[Extracted records Boundary: Start]

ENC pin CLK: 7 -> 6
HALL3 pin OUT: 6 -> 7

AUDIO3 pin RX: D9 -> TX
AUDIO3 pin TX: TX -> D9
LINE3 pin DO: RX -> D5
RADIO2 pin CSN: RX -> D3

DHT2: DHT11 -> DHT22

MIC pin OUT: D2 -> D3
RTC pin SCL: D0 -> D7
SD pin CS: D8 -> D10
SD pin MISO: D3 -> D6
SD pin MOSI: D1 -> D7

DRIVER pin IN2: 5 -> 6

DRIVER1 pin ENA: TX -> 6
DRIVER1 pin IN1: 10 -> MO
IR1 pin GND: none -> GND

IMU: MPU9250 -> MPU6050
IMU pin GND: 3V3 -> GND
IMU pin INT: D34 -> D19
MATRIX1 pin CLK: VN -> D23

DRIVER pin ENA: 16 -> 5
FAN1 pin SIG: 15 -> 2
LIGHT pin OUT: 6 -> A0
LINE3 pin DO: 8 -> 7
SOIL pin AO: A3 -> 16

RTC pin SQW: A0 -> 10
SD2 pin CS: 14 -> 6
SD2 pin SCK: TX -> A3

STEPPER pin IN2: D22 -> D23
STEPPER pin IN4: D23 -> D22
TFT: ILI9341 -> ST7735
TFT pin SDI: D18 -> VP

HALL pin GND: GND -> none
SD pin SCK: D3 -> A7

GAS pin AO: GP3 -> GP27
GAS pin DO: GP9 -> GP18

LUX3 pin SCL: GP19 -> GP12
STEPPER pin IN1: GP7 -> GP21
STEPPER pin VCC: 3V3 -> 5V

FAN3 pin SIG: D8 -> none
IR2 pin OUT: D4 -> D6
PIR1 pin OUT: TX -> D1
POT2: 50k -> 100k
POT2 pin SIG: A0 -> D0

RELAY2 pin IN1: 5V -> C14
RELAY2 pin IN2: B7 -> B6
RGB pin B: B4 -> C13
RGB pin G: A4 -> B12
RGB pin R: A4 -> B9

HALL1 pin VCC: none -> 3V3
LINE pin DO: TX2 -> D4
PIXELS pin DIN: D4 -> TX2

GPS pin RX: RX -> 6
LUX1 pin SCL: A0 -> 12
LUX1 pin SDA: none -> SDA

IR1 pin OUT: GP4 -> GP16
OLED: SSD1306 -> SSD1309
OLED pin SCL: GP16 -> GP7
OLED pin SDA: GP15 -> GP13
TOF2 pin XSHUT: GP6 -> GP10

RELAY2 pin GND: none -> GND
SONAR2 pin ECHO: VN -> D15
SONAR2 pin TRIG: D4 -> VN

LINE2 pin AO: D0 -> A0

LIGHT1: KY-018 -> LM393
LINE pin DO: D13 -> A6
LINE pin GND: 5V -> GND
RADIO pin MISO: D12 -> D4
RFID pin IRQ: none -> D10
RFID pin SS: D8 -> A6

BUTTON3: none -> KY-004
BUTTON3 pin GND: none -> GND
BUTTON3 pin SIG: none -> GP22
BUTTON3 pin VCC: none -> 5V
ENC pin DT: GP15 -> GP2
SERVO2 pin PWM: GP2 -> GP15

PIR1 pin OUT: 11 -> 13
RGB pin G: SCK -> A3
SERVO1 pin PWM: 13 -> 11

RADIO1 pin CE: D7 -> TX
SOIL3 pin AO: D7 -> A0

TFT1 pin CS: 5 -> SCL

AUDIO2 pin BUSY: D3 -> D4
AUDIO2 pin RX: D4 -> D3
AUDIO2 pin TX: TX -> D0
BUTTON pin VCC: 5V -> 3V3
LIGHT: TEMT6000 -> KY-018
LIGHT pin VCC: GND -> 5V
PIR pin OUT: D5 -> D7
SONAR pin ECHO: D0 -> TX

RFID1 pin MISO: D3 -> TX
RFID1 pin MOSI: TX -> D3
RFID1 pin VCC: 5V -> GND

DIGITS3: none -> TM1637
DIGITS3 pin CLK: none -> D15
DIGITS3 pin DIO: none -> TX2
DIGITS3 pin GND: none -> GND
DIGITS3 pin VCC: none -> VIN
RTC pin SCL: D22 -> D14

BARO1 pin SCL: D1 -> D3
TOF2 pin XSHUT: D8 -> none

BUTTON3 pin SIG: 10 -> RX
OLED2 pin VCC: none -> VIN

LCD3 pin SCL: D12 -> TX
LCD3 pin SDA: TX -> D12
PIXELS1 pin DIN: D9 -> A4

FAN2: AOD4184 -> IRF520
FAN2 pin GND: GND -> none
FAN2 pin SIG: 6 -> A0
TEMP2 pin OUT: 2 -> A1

[Extracted records Boundary: End]

§ **What needs to be done**:
Give every entry back exactly as it was written above.

§ **Task solution**:
ENC pin CLK: 7 -> 6
HALL3 pin OUT: 6 -> 7

AUDIO3 pin RX: D9 -> TX
AUDIO3 pin TX: TX -> D9
LINE3 pin DO: RX -> D5
RADIO2 pin CSN: RX -> D3

DHT2: DHT11 -> DHT22

MIC pin OUT: D2 -> D3
RTC pin SCL: D0 -> D7
SD pin CS: D8 -> D10
SD pin MISO: D3 -> D6
SD pin MOSI: D1 -> D7

DRIVER pin IN2: 5 -> 6

DRIVER1 pin ENA: TX -> 6
DRIVER1 pin IN1: 10 -> MO
IR1 pin GND: none -> GND

IMU: MPU9250 -> MPU6050
IMU pin GND: 3V3 -> GND
IMU pin INT: D34 -> D19
MATRIX1 pin CLK: VN -> D23

DRIVER pin ENA: 16 -> 5
FAN1 pin SIG: 15 -> 2
LIGHT pin OUT: 6 -> A0
LINE3 pin DO: 8 -> 7
SOIL pin AO: A3 -> 16

RTC pin SQW: A0 -> 10
SD2 pin CS: 14 -> 6
SD2 pin SCK: TX -> A3

STEPPER pin IN2: D22 -> D23
STEPPER pin IN4: D23 -> D22
TFT: ILI9341 -> ST7735
TFT pin SDI: D18 -> VP

HALL pin GND: GND -> none
SD pin SCK: D3 -> A7

GAS pin AO: GP3 -> GP27
GAS pin DO: GP9 -> GP18

LUX3 pin SCL: GP19 -> GP12
STEPPER pin IN1: GP7 -> GP21
STEPPER pin VCC: 3V3 -> 5V

FAN3 pin SIG: D8 -> none
IR2 pin OUT: D4 -> D6
PIR1 pin OUT: TX -> D1
POT2: 50k -> 100k
POT2 pin SIG: A0 -> D0

RELAY2 pin IN1: 5V -> C14
RELAY2 pin IN2: B7 -> B6
RGB pin B: B4 -> C13
RGB pin G: A4 -> B12
RGB pin R: A4 -> B9

HALL1 pin VCC: none -> 3V3
LINE pin DO: TX2 -> D4
PIXELS pin DIN: D4 -> TX2

GPS pin RX: RX -> 6
LUX1 pin SCL: A0 -> 12
LUX1 pin SDA: none -> SDA

IR1 pin OUT: GP4 -> GP16
OLED: SSD1306 -> SSD1309
OLED pin SCL: GP16 -> GP7
OLED pin SDA: GP15 -> GP13
TOF2 pin XSHUT: GP6 -> GP10

RELAY2 pin GND: none -> GND
SONAR2 pin ECHO: VN -> D15
SONAR2 pin TRIG: D4 -> VN

LINE2 pin AO: D0 -> A0

LIGHT1: KY-018 -> LM393
LINE pin DO: D13 -> A6
LINE pin GND: 5V -> GND
RADIO pin MISO: D12 -> D4
RFID pin IRQ: none -> D10
RFID pin SS: D8 -> A6

BUTTON3: none -> KY-004
BUTTON3 pin GND: none -> GND
BUTTON3 pin SIG: none -> GP22
BUTTON3 pin VCC: none -> 5V
ENC pin DT: GP15 -> GP2
SERVO2 pin PWM: GP2 -> GP15

PIR1 pin OUT: 11 -> 13
RGB pin G: SCK -> A3
SERVO1 pin PWM: 13 -> 11

RADIO1 pin CE: D7 -> TX
SOIL3 pin AO: D7 -> A0

TFT1 pin CS: 5 -> SCL

AUDIO2 pin BUSY: D3 -> D4
AUDIO2 pin RX: D4 -> D3
AUDIO2 pin TX: TX -> D0
BUTTON pin VCC: 5V -> 3V3
LIGHT: TEMT6000 -> KY-018
LIGHT pin VCC: GND -> 5V
PIR pin OUT: D5 -> D7
SONAR pin ECHO: D0 -> TX

RFID1 pin MISO: D3 -> TX
RFID1 pin MOSI: TX -> D3
RFID1 pin VCC: 5V -> GND

DIGITS3: none -> TM1637
DIGITS3 pin CLK: none -> D15
DIGITS3 pin DIO: none -> TX2
DIGITS3 pin GND: none -> GND
DIGITS3 pin VCC: none -> VIN
RTC pin SCL: D22 -> D14

BARO1 pin SCL: D1 -> D3
TOF2 pin XSHUT: D8 -> none

BUTTON3 pin SIG: 10 -> RX
OLED2 pin VCC: none -> VIN

LCD3 pin SCL: D12 -> TX
LCD3 pin SDA: TX -> D12
PIXELS1 pin DIN: D9 -> A4

FAN2: AOD4184 -> IRF520
FAN2 pin GND: GND -> none
FAN2 pin SIG: 6 -> A0
TEMP2 pin OUT: 2 -> A1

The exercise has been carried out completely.